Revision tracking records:
■ ■ ■
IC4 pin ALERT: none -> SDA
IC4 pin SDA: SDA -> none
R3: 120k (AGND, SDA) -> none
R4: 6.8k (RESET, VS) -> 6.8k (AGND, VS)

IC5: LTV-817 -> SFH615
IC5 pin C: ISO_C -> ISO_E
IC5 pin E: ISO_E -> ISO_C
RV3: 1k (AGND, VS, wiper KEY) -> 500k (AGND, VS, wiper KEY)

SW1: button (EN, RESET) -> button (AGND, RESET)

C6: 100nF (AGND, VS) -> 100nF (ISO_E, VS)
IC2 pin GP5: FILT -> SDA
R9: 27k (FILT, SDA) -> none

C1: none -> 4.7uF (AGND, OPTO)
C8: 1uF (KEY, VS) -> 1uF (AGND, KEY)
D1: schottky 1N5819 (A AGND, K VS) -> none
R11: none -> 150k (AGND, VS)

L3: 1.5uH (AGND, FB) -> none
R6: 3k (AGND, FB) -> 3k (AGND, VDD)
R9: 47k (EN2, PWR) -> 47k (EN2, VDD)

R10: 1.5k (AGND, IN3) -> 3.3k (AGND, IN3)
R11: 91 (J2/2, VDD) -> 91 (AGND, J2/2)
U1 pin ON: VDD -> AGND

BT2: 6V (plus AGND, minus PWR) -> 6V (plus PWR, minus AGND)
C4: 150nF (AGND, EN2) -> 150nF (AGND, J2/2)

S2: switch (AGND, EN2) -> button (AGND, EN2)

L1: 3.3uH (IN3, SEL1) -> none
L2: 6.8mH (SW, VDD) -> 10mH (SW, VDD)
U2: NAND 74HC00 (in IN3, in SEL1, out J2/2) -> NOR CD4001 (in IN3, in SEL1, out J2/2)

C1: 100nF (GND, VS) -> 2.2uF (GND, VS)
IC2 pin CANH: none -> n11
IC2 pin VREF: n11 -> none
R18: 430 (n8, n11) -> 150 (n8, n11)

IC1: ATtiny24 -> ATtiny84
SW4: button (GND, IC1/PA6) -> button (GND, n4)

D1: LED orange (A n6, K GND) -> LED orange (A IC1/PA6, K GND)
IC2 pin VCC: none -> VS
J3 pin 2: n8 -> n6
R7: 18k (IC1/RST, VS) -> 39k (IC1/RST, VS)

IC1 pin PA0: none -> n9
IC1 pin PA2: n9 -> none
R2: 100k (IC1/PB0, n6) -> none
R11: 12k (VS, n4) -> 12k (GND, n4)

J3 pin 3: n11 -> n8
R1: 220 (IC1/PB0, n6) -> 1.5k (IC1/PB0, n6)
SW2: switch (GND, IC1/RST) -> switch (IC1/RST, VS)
■ ■ ■
Exercise aim:
Look over the records above and filter for each line with the word "switch".

Exercise output:
S2: switch (AGND, EN2) -> button (AGND, EN2)
SW2: switch (GND, IC1/RST) -> switch (IC1/RST, VS)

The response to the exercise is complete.